## [Activity]
In the records below, find the line containing "(458, 116) = (484, 98): brown" and the line containing "(336, 299) = (729, 518): black"; please repeat exactly the lines from one to the other, both included, and nothing more.
::: Exercise data
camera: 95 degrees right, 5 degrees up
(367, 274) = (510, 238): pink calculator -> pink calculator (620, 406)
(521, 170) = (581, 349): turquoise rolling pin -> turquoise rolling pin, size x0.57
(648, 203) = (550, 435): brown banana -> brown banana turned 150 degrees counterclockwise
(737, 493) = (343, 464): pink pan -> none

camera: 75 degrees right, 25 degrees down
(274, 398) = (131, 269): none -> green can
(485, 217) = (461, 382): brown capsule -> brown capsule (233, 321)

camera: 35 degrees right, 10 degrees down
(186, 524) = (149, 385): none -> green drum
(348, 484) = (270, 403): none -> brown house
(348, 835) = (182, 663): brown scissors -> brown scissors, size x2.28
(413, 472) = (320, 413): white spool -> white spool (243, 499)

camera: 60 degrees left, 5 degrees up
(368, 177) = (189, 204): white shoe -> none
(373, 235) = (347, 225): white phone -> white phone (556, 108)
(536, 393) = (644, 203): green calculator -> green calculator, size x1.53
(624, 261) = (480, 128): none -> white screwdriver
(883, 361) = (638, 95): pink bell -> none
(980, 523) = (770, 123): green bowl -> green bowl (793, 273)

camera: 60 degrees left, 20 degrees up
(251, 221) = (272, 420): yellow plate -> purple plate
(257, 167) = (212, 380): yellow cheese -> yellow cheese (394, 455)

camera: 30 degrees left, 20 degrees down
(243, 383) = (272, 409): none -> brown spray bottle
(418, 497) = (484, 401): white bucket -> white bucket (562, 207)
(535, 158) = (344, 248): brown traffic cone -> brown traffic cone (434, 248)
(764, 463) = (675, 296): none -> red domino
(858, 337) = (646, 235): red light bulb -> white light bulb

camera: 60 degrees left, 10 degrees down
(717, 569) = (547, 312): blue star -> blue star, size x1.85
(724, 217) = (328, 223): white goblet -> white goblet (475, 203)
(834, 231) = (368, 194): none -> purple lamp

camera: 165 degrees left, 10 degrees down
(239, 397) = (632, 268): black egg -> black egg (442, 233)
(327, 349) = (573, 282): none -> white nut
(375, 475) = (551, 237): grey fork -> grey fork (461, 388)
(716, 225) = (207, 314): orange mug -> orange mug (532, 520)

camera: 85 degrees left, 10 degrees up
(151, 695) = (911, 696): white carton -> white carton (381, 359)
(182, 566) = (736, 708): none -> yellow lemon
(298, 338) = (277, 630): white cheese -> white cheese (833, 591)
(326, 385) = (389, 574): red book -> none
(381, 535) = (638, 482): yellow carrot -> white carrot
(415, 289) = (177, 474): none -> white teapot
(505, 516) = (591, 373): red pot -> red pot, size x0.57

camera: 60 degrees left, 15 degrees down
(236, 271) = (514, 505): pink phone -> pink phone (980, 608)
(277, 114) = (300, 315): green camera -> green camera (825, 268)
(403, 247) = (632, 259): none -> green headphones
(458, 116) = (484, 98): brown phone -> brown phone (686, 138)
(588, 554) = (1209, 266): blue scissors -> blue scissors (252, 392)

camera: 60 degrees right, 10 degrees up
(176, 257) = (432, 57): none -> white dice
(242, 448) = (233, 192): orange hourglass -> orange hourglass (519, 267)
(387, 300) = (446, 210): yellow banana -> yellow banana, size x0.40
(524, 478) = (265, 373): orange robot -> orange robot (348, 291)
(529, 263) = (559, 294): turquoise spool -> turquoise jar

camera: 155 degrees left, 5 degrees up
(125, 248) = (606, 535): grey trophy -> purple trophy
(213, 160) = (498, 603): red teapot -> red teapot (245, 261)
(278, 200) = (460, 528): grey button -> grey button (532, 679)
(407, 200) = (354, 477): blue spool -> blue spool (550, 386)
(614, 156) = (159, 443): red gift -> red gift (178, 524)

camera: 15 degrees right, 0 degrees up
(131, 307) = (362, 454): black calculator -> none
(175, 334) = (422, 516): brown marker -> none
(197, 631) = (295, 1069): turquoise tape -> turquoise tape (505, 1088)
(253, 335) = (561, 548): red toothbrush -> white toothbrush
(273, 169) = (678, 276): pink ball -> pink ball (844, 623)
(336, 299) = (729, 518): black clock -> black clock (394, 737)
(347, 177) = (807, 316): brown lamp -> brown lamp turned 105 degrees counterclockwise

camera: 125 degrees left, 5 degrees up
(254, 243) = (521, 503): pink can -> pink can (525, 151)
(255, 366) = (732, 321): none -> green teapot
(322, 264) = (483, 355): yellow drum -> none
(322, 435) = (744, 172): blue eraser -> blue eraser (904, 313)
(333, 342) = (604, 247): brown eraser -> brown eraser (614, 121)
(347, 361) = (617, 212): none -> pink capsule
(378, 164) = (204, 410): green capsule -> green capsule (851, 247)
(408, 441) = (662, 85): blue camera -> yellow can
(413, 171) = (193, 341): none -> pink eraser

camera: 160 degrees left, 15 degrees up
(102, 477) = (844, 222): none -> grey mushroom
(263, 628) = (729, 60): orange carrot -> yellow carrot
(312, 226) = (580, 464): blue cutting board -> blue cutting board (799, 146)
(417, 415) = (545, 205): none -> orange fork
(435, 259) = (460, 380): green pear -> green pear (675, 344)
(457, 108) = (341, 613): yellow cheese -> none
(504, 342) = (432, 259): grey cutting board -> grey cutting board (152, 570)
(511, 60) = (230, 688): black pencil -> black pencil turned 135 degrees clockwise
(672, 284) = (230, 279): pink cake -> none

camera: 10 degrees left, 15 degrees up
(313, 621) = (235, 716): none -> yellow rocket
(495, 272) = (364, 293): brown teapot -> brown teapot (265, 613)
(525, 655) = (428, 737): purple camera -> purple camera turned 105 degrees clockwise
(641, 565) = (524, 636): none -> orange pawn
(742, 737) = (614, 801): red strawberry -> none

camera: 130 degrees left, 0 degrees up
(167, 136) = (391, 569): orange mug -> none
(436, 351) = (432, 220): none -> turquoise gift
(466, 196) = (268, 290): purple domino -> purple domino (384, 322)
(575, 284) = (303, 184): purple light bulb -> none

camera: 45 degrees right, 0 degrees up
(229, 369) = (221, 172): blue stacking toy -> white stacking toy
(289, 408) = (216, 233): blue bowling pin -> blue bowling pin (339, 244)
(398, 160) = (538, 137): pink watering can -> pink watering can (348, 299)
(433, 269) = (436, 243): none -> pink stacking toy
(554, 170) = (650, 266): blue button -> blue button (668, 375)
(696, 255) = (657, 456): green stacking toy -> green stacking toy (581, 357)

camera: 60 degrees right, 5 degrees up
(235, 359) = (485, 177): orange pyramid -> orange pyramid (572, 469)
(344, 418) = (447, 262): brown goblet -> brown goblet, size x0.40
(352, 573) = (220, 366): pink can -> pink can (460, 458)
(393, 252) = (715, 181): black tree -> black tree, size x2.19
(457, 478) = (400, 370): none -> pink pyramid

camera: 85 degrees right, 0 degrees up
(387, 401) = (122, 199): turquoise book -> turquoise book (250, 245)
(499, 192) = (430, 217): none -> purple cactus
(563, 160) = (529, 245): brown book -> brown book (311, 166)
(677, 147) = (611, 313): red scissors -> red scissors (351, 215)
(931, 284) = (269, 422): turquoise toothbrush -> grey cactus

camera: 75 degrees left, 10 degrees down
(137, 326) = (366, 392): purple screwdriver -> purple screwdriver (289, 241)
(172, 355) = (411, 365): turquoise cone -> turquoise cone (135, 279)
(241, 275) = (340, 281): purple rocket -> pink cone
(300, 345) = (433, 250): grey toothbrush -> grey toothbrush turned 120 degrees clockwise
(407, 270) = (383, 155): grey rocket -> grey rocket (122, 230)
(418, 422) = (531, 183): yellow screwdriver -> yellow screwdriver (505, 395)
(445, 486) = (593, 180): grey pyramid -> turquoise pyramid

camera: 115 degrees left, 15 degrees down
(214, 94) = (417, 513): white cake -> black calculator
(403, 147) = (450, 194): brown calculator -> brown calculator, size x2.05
::::::
## [Output for this task]
(458, 116) = (484, 98): brown phone -> brown phone (686, 138)
(588, 554) = (1209, 266): blue scissors -> blue scissors (252, 392)

camera: 60 degrees right, 10 degrees up
(176, 257) = (432, 57): none -> white dice
(242, 448) = (233, 192): orange hourglass -> orange hourglass (519, 267)
(387, 300) = (446, 210): yellow banana -> yellow banana, size x0.40
(524, 478) = (265, 373): orange robot -> orange robot (348, 291)
(529, 263) = (559, 294): turquoise spool -> turquoise jar

camera: 155 degrees left, 5 degrees up
(125, 248) = (606, 535): grey trophy -> purple trophy
(213, 160) = (498, 603): red teapot -> red teapot (245, 261)
(278, 200) = (460, 528): grey button -> grey button (532, 679)
(407, 200) = (354, 477): blue spool -> blue spool (550, 386)
(614, 156) = (159, 443): red gift -> red gift (178, 524)

camera: 15 degrees right, 0 degrees up
(131, 307) = (362, 454): black calculator -> none
(175, 334) = (422, 516): brown marker -> none
(197, 631) = (295, 1069): turquoise tape -> turquoise tape (505, 1088)
(253, 335) = (561, 548): red toothbrush -> white toothbrush
(273, 169) = (678, 276): pink ball -> pink ball (844, 623)
(336, 299) = (729, 518): black clock -> black clock (394, 737)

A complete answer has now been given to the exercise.